* [ACTION ITEM] Copy out the full listing below as it stands, with its pictures left behind.

* [EXCERPTED RECORDS]
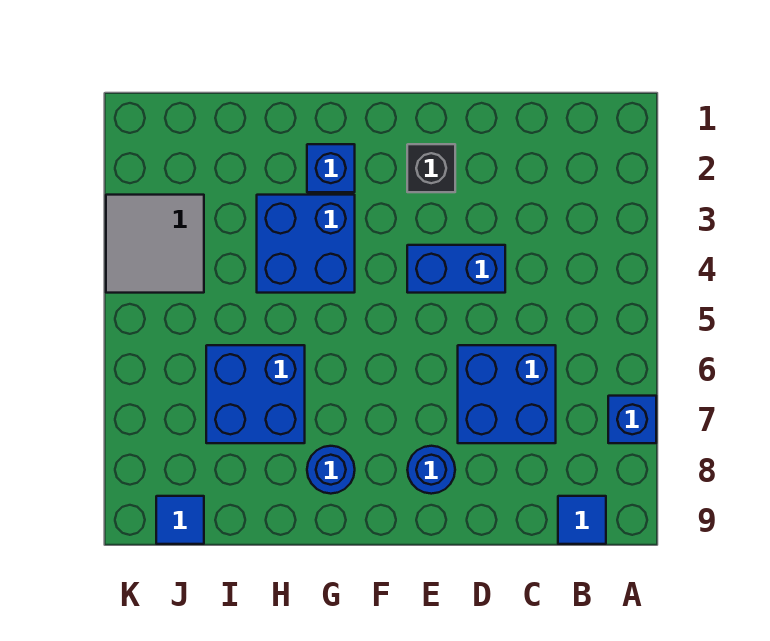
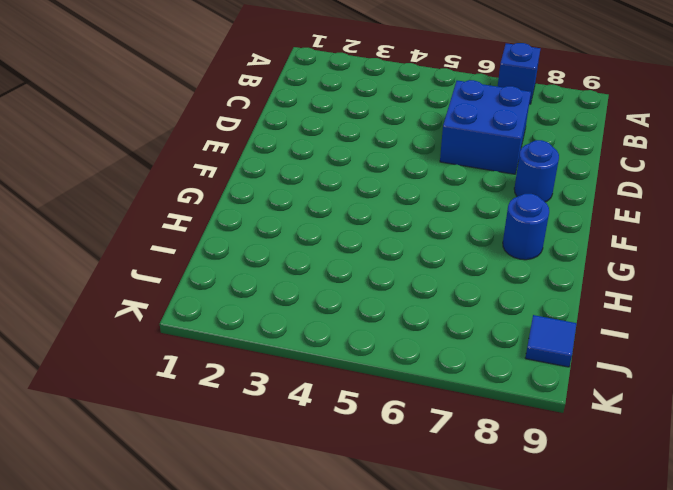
none -> blue 1x1 tile [558,496,606,544]
none -> blue 1x2 brick [407,245,505,293]
none -> black 1x1 brick [407,144,455,192]

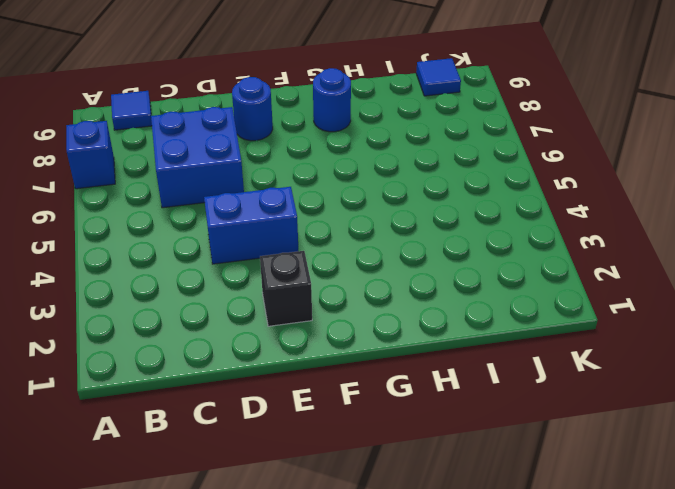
none -> blue 1x1 brick [307,144,355,192]
none -> blue 2x2 brick [257,195,355,293]
none -> blue 2x2 brick [206,345,305,443]

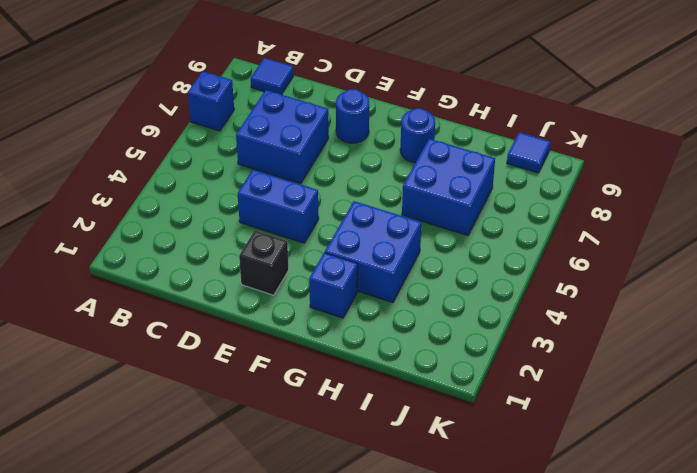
none -> grey 2x2 tile [106,195,204,293]

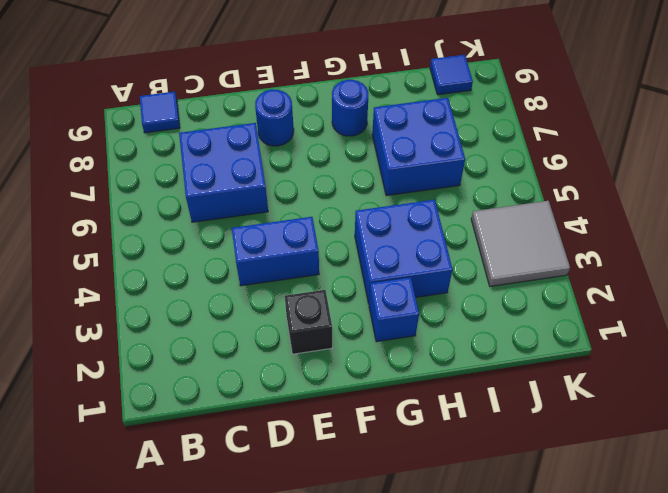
none -> blue 1x1 brick [608,396,656,443]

* [SOLUTION FOR THIS TASK]
none -> blue 1x1 tile [558,496,606,544]
none -> blue 1x2 brick [407,245,505,293]
none -> black 1x1 brick [407,144,455,192]

none -> blue 1x1 brick [307,144,355,192]
none -> blue 2x2 brick [257,195,355,293]
none -> blue 2x2 brick [206,345,305,443]

none -> grey 2x2 tile [106,195,204,293]

none -> blue 1x1 brick [608,396,656,443]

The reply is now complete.